> Your goal: In the material below, repeat only the lines from the one that holds "Mask every instance" through the final line, exactly as they stand.

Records
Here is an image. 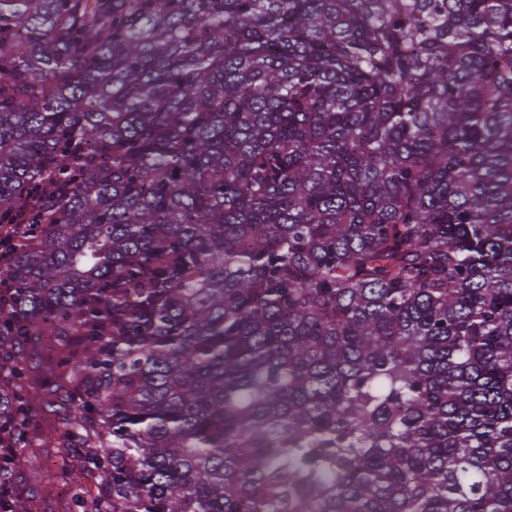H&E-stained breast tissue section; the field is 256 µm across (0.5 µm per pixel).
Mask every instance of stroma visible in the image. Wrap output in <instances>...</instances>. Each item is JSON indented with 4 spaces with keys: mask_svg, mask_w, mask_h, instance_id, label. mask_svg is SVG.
<instances>
[{
    "mask_svg": "<svg viewBox=\"0 0 512 512\" xmlns=\"http://www.w3.org/2000/svg\"><path fill=\"white\" fill-rule=\"evenodd\" d=\"M28 413L23 442L17 444L26 465L8 466L11 495L32 504L35 512H94L92 492H77L71 475L79 467L82 446L77 439L57 436L73 400L60 385L40 386Z\"/></svg>",
    "mask_w": 512,
    "mask_h": 512,
    "instance_id": "stroma-1",
    "label": "stroma"
}]
</instances>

> Solution to this task:
Mask every instance of stroma visible in the image. Wrap output in <instances>...</instances>. Each item is JSON indented with 4 spaces with keys: mask_svg, mask_w, mask_h, instance_id, label. mask_svg is SVG.
<instances>
[{
    "mask_svg": "<svg viewBox=\"0 0 512 512\" xmlns=\"http://www.w3.org/2000/svg\"><path fill=\"white\" fill-rule=\"evenodd\" d=\"M28 413L23 442L17 444L26 465L8 466L11 495L32 504L35 512H94L92 492H77L71 475L79 467L82 446L77 439L57 436L73 400L60 385L40 386Z\"/></svg>",
    "mask_w": 512,
    "mask_h": 512,
    "instance_id": "stroma-1",
    "label": "stroma"
}]
</instances>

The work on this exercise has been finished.